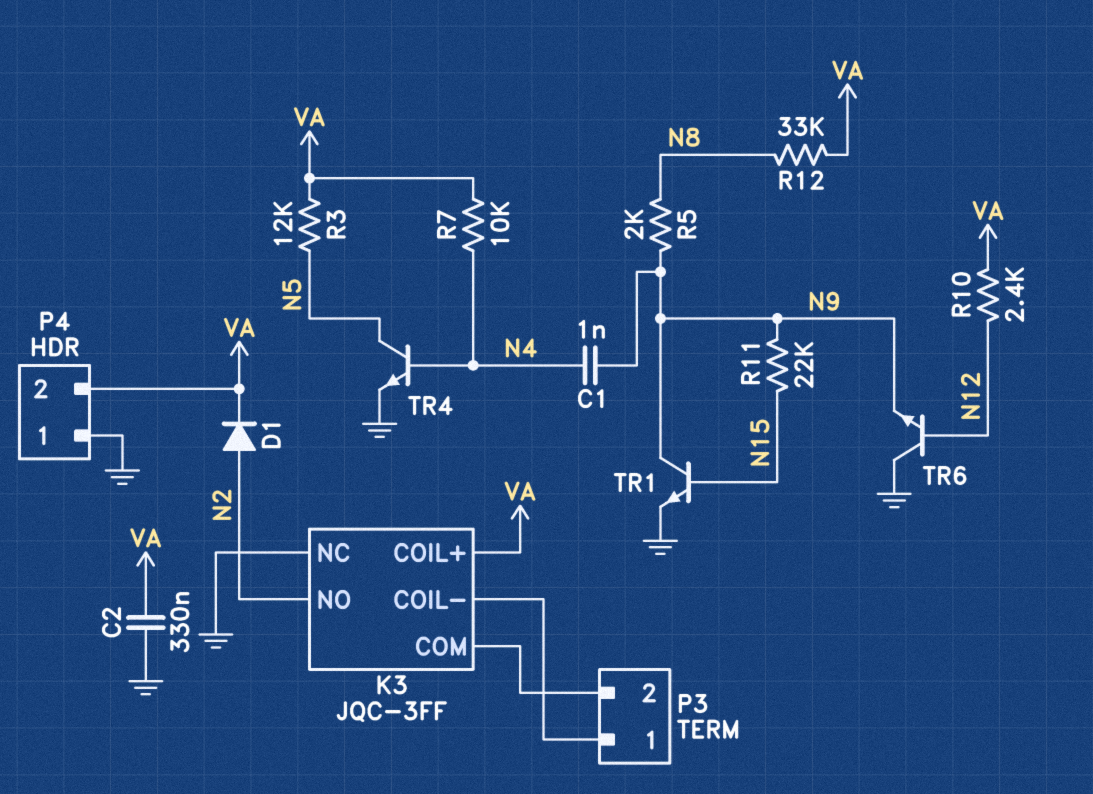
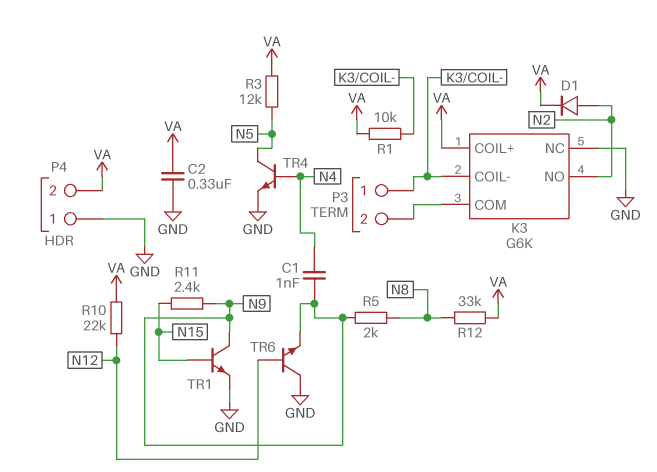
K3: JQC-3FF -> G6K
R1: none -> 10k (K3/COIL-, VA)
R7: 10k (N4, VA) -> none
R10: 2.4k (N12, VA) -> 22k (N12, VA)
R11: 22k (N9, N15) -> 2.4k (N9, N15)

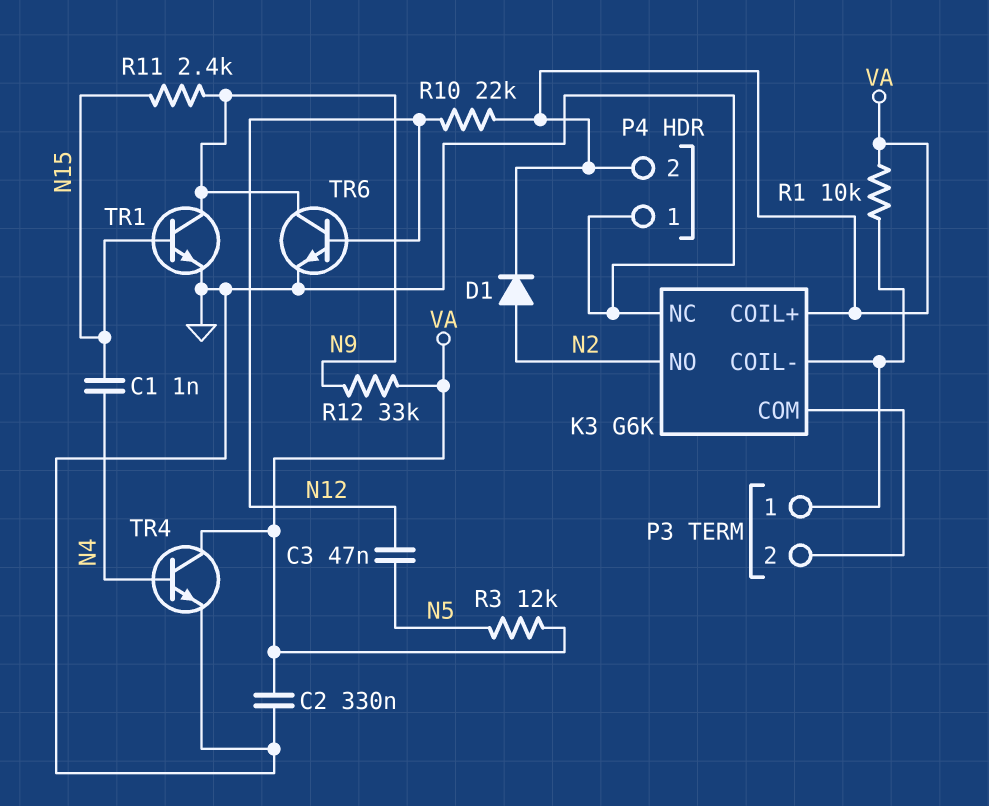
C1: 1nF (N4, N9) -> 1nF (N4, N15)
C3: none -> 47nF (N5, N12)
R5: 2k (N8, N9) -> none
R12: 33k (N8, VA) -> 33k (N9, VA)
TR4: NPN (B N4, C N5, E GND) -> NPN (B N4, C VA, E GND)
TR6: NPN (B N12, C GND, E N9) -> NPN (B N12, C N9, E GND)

******************************

EXERCISE GOAL: From the line containing "R11: 22k (N9, N15) -> 2.4k (N9, N15)" through the last line of the records above, reproduce every line exactly, leaving out the pictures.

OUTPUT FOR THIS EXERCISE:
R11: 22k (N9, N15) -> 2.4k (N9, N15)

C1: 1nF (N4, N9) -> 1nF (N4, N15)
C3: none -> 47nF (N5, N12)
R5: 2k (N8, N9) -> none
R12: 33k (N8, VA) -> 33k (N9, VA)
TR4: NPN (B N4, C N5, E GND) -> NPN (B N4, C VA, E GND)
TR6: NPN (B N12, C GND, E N9) -> NPN (B N12, C N9, E GND)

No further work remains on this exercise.